TO DO -
Although the data below holds other lines too, output only those from the line with "grey brick D3:F4" up to and including the line with "cyan brick G8", exactly as they appear.

RECORDS FOR THIS EXERCISE -
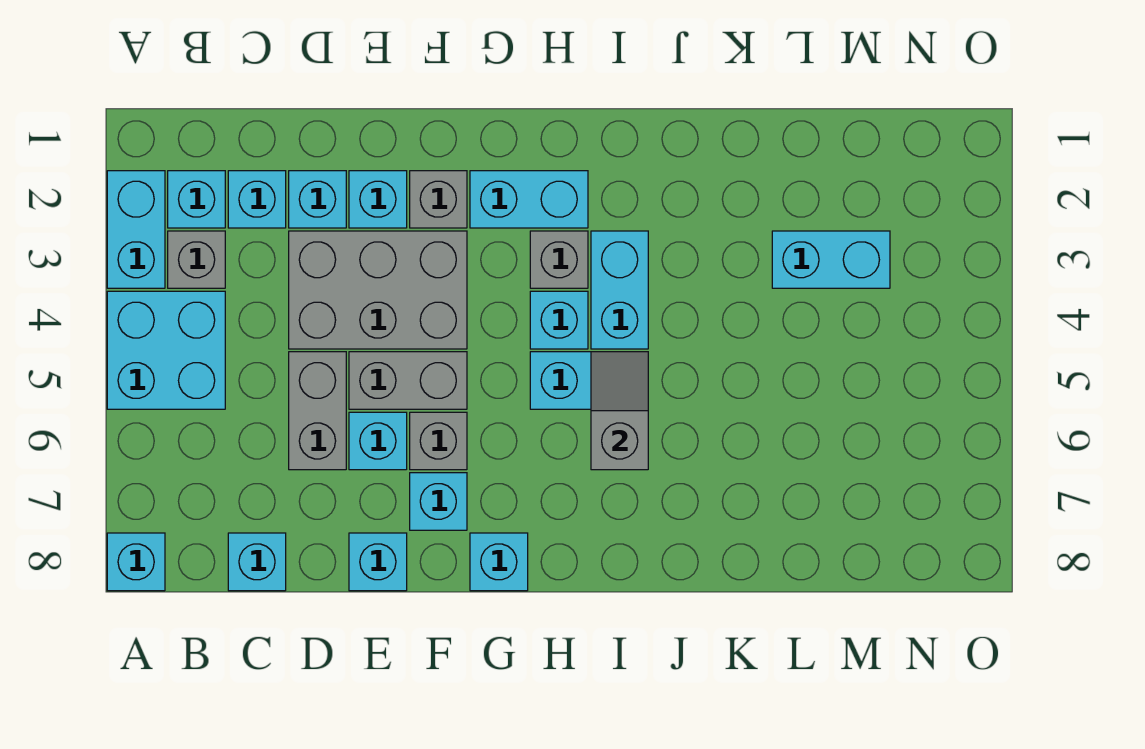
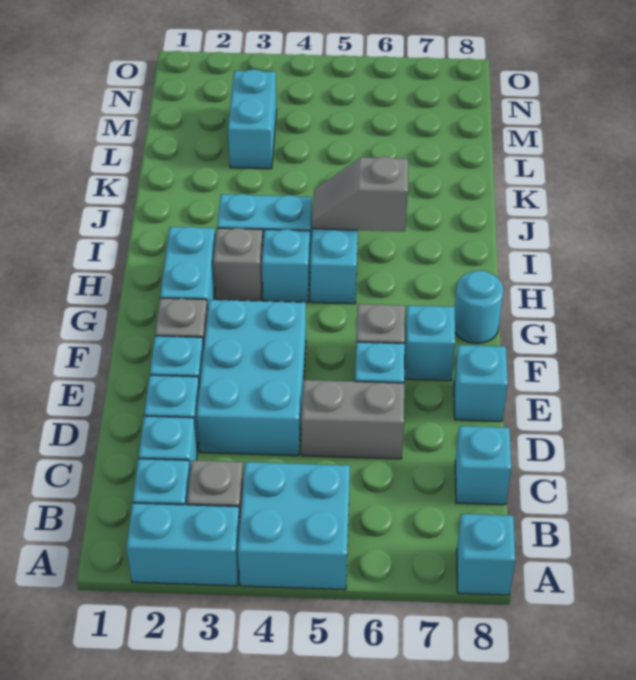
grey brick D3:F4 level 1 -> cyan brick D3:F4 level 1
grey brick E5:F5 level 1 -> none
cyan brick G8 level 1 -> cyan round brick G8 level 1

* * *

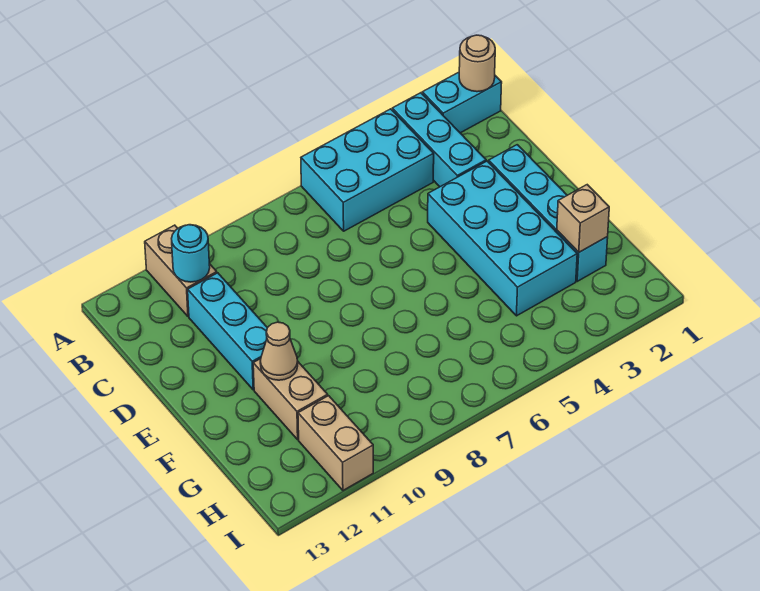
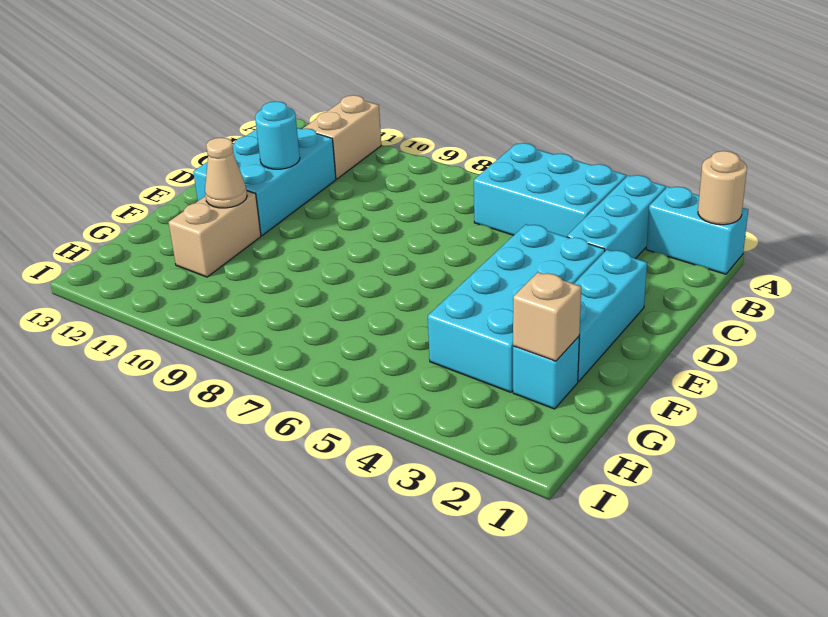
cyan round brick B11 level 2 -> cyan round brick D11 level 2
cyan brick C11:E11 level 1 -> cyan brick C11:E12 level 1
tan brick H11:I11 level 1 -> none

RESPONSE BOX -
grey brick D3:F4 level 1 -> cyan brick D3:F4 level 1
grey brick E5:F5 level 1 -> none
cyan brick G8 level 1 -> cyan round brick G8 level 1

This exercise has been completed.